* Exercise description *
Copy every line of the data that contains the string "OLED".

The data below:

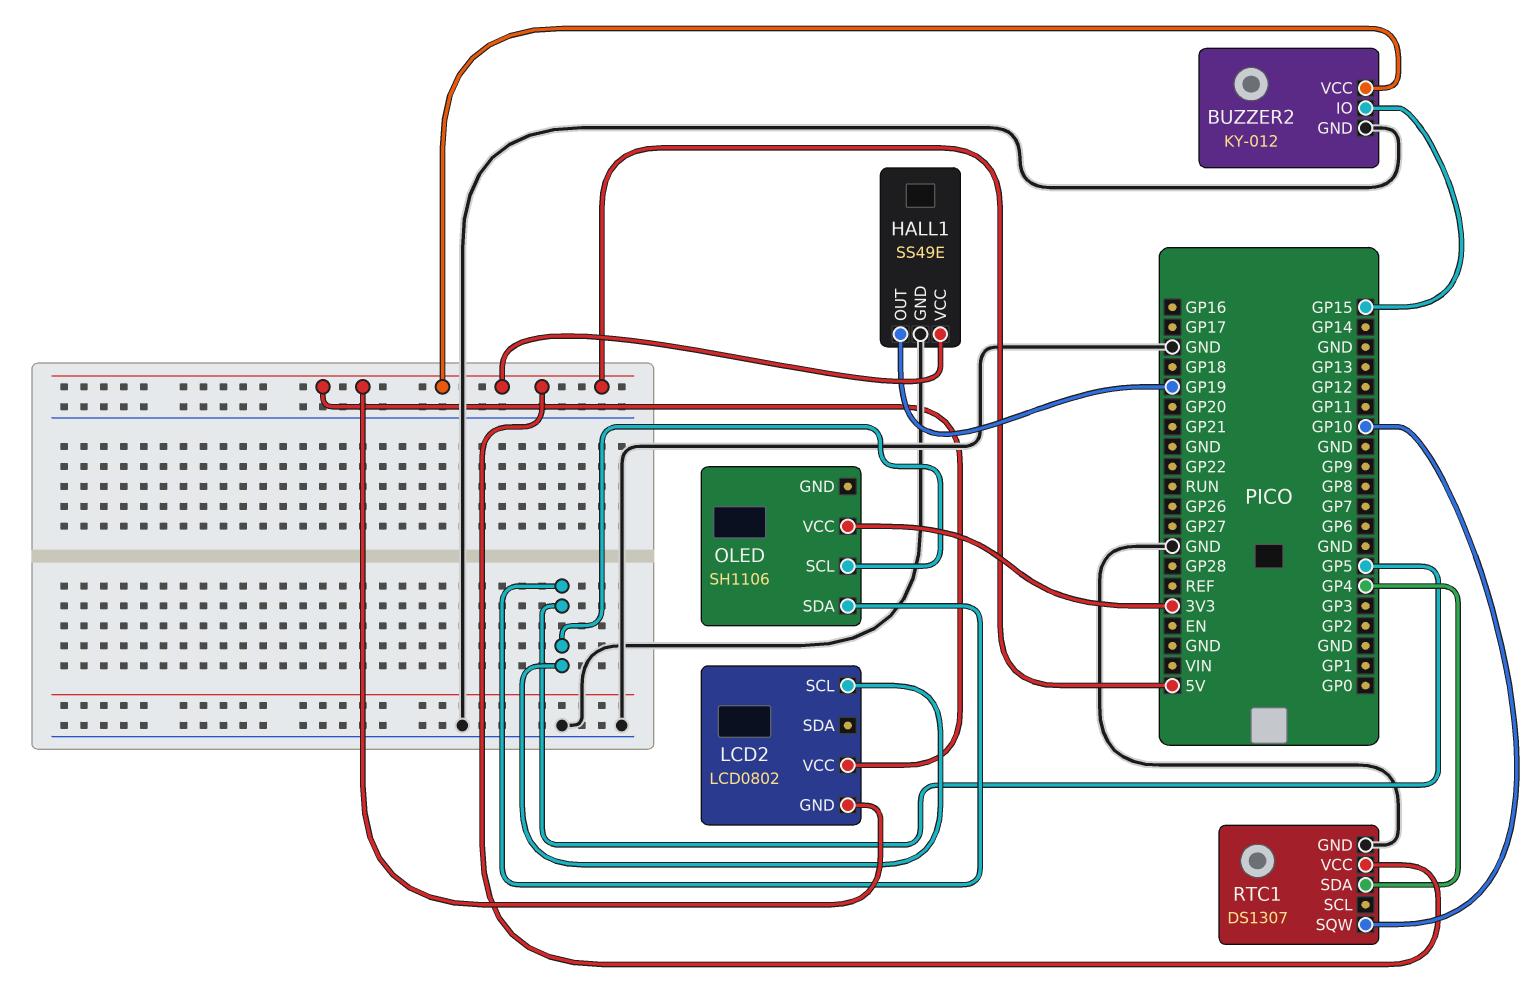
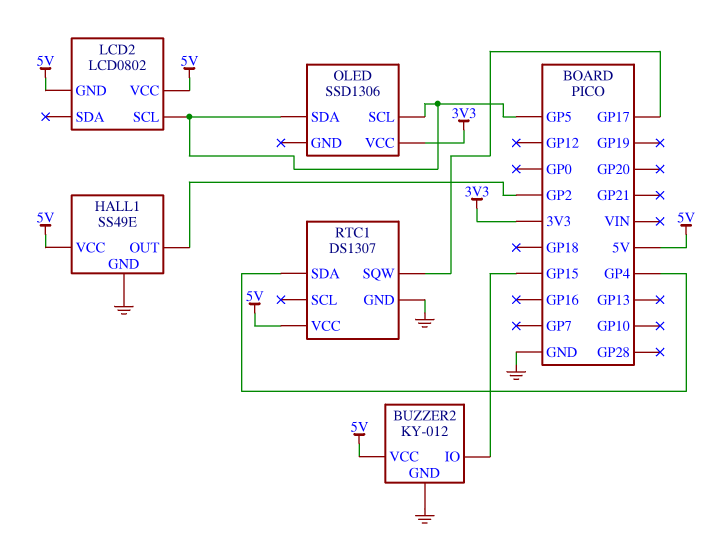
HALL1 pin OUT: GP19 -> GP2
OLED: SH1106 -> SSD1306
RTC1 pin SQW: GP10 -> GP17

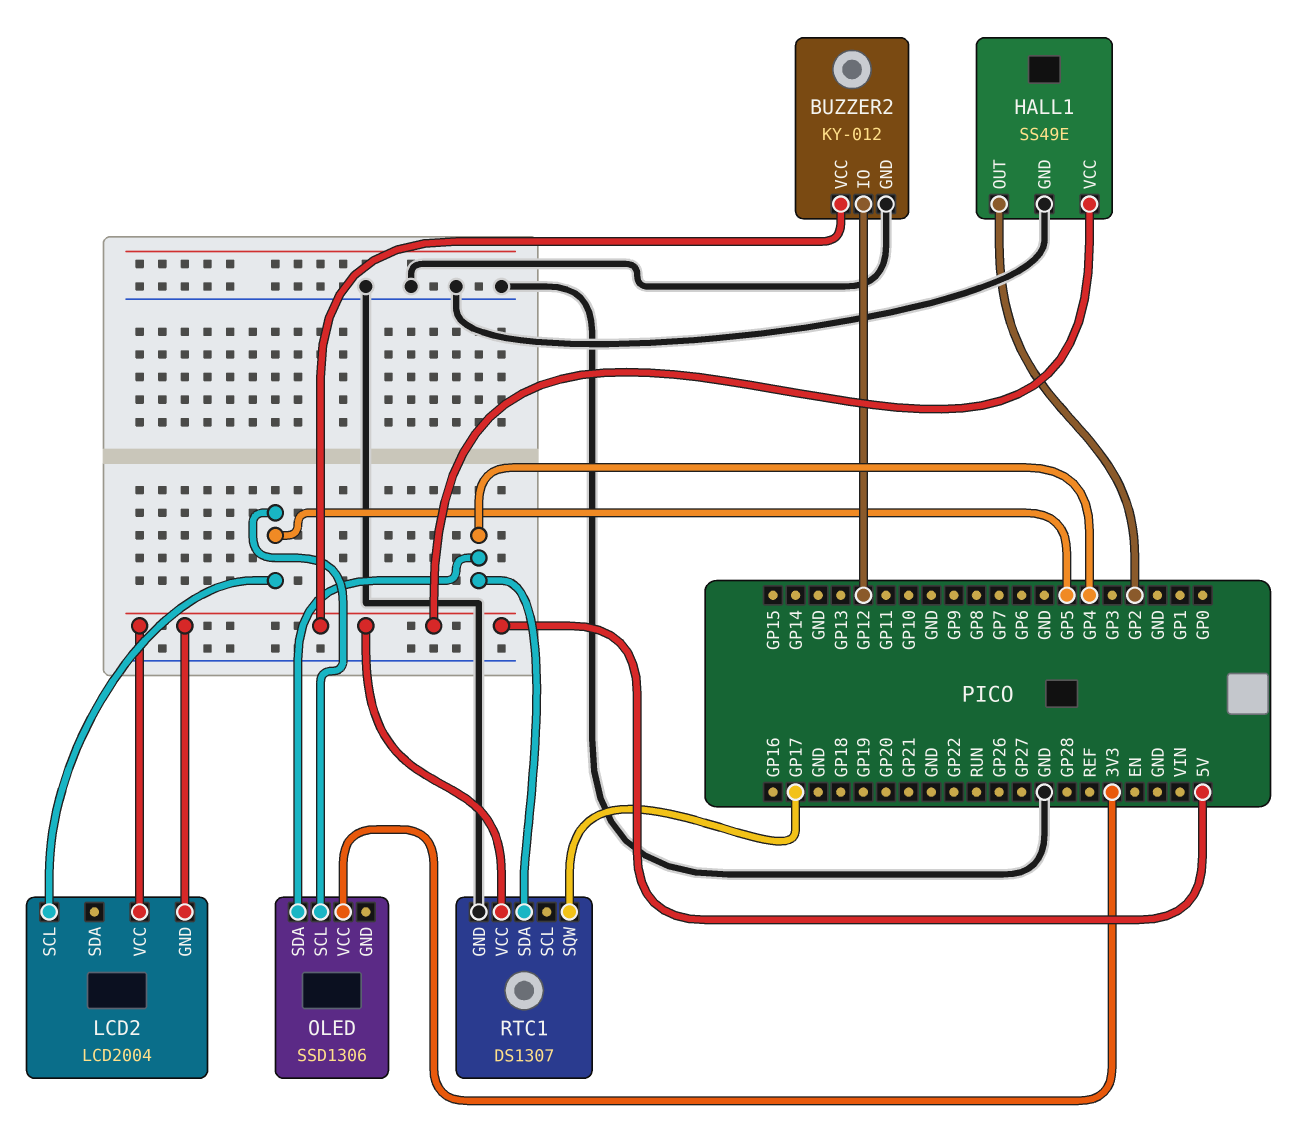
BUZZER2 pin IO: GP15 -> GP12
LCD2: LCD0802 -> LCD2004
OLED pin SDA: GP5 -> GP4

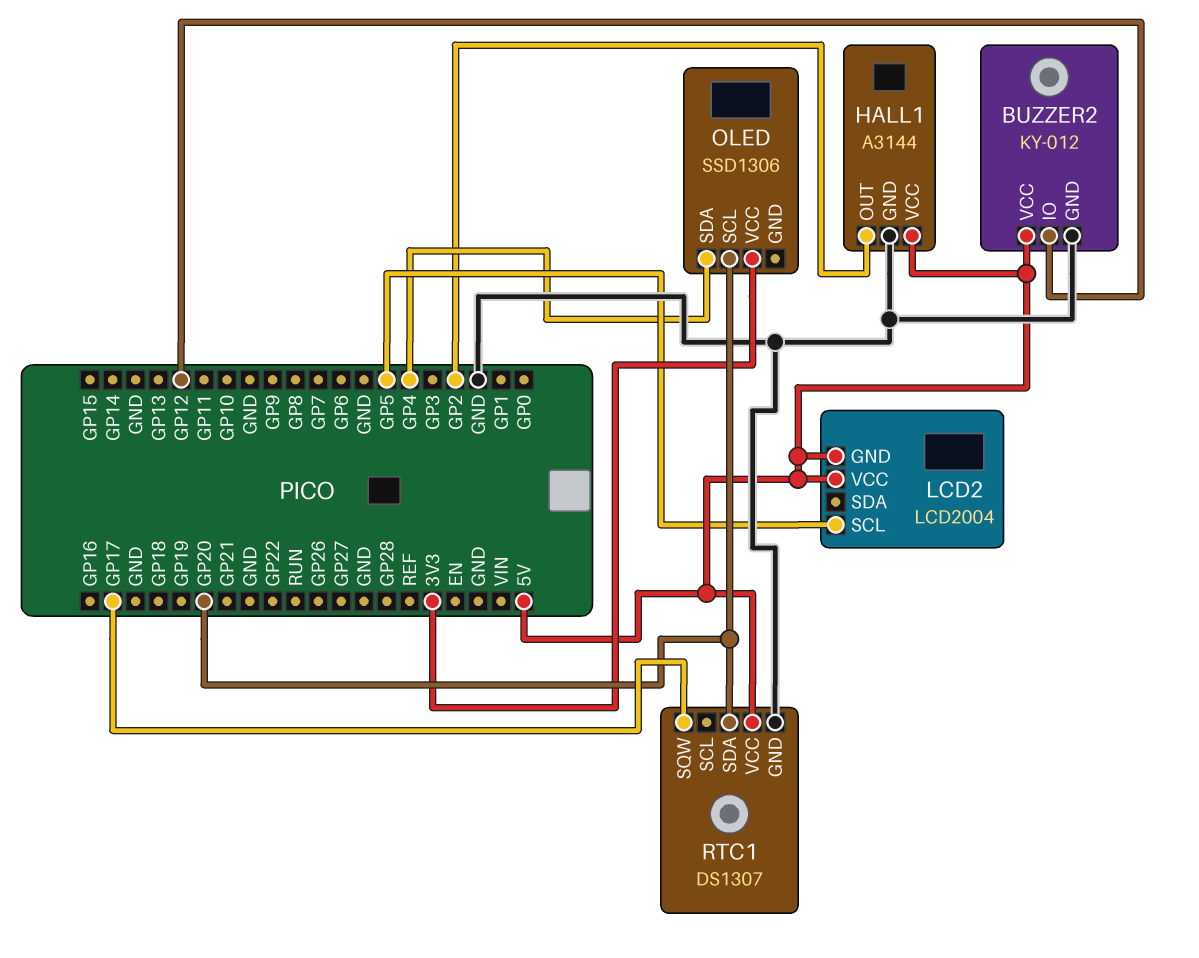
HALL1: SS49E -> A3144
OLED pin SCL: GP5 -> GP20
RTC1 pin SDA: GP4 -> GP20

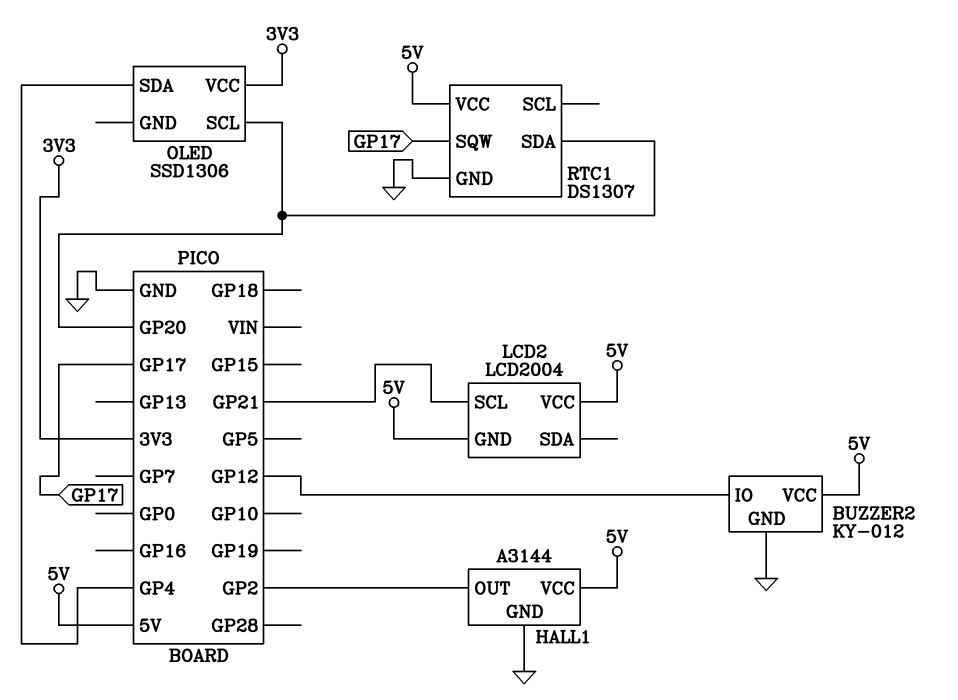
LCD2 pin SCL: GP5 -> GP21

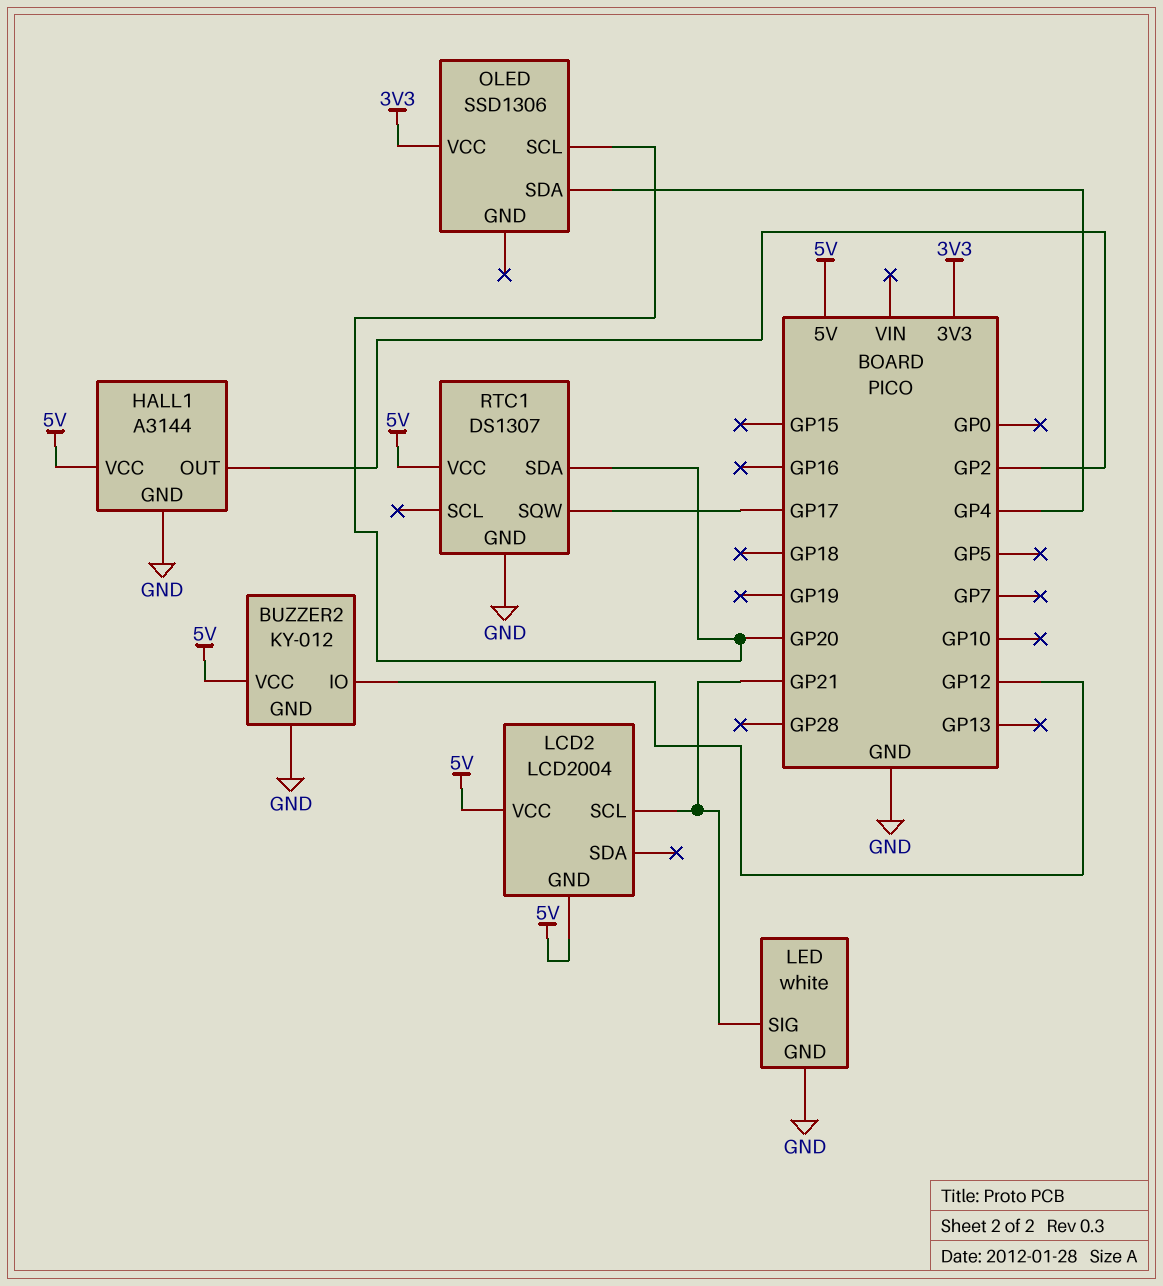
LED: none -> white
LED pin GND: none -> GND
LED pin SIG: none -> GP21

End of The data.

* Solution to the problem *
OLED: SH1106 -> SSD1306
OLED pin SDA: GP5 -> GP4
OLED pin SCL: GP5 -> GP20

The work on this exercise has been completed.